*Activity*
Make an exact copy of each entry, leaving out every picture.

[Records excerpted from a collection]
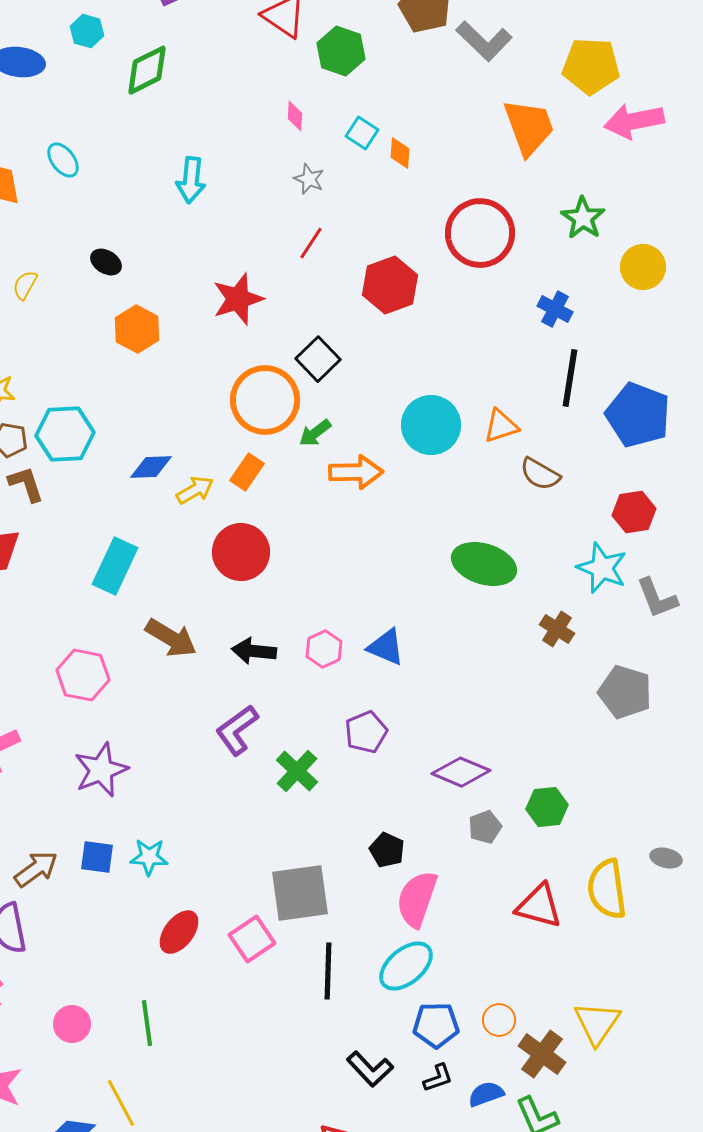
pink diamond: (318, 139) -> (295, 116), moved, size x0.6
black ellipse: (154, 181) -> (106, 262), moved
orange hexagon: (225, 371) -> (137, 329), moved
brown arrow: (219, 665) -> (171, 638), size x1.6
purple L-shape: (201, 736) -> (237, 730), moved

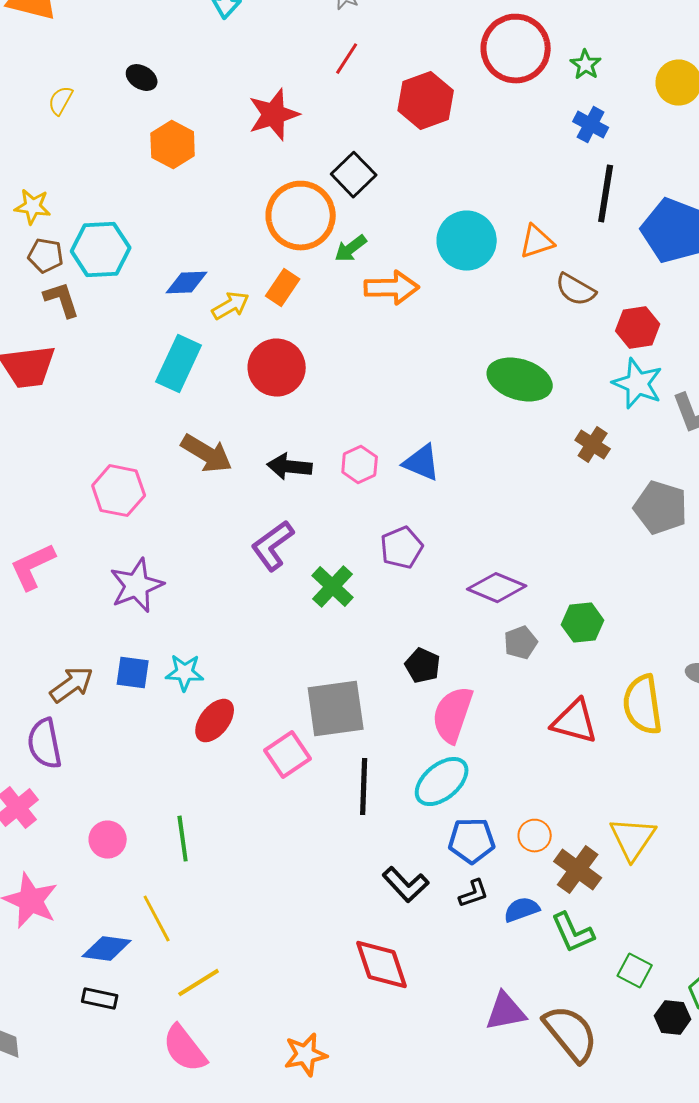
green star: (583, 218) -> (586, 65), moved, size x0.7
red hexagon: (634, 512) -> (638, 328), moved
cyan rectangle: (115, 566) -> (179, 364), moved
red ellipse: (179, 932) -> (215, 721), moved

*Response area*
pink diamond: (318, 139) -> (295, 116), moved, size x0.6
black ellipse: (154, 181) -> (106, 262), moved
orange hexagon: (225, 371) -> (137, 329), moved
brown arrow: (219, 665) -> (171, 638), size x1.6
purple L-shape: (201, 736) -> (237, 730), moved

green star: (583, 218) -> (586, 65), moved, size x0.7
red hexagon: (634, 512) -> (638, 328), moved
cyan rectangle: (115, 566) -> (179, 364), moved
red ellipse: (179, 932) -> (215, 721), moved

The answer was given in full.